### Required work:
Every line below is to be given again precisely; images are to be left out.

Object tracking records
#####

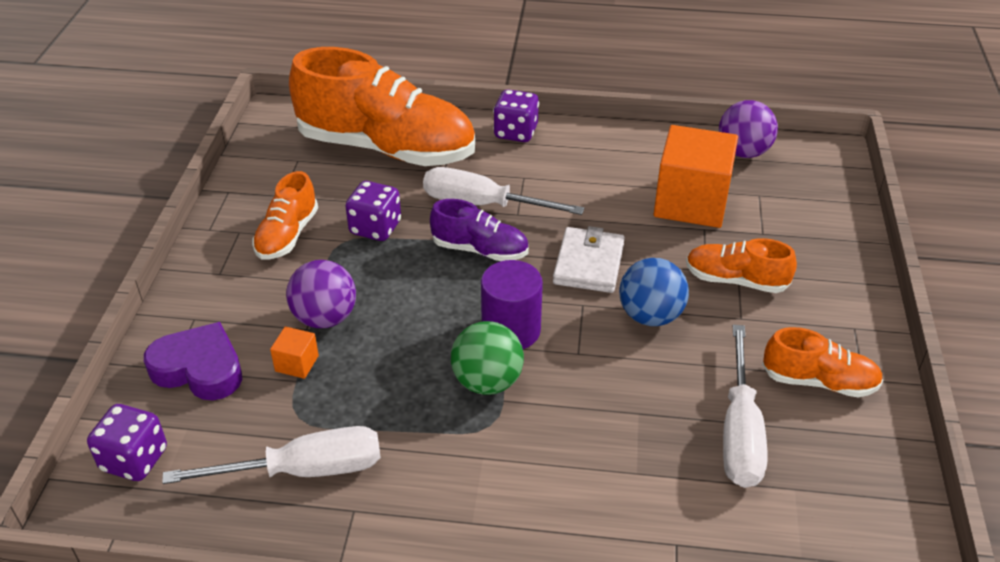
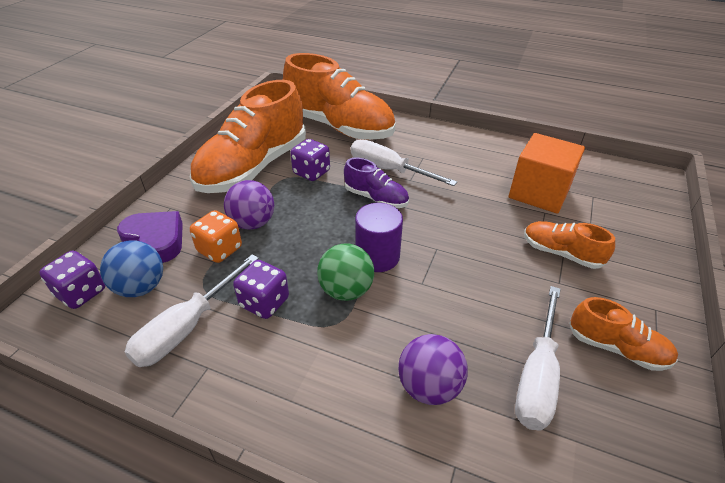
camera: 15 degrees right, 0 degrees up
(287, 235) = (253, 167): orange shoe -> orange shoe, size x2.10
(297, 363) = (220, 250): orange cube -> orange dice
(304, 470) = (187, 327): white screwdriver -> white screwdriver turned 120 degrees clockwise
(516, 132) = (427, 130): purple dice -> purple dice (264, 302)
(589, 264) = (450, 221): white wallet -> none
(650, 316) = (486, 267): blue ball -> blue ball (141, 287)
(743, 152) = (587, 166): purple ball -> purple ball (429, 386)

#####

### Solution:
camera: 15 degrees right, 0 degrees up
(287, 235) = (253, 167): orange shoe -> orange shoe, size x2.10
(297, 363) = (220, 250): orange cube -> orange dice
(304, 470) = (187, 327): white screwdriver -> white screwdriver turned 120 degrees clockwise
(516, 132) = (427, 130): purple dice -> purple dice (264, 302)
(589, 264) = (450, 221): white wallet -> none
(650, 316) = (486, 267): blue ball -> blue ball (141, 287)
(743, 152) = (587, 166): purple ball -> purple ball (429, 386)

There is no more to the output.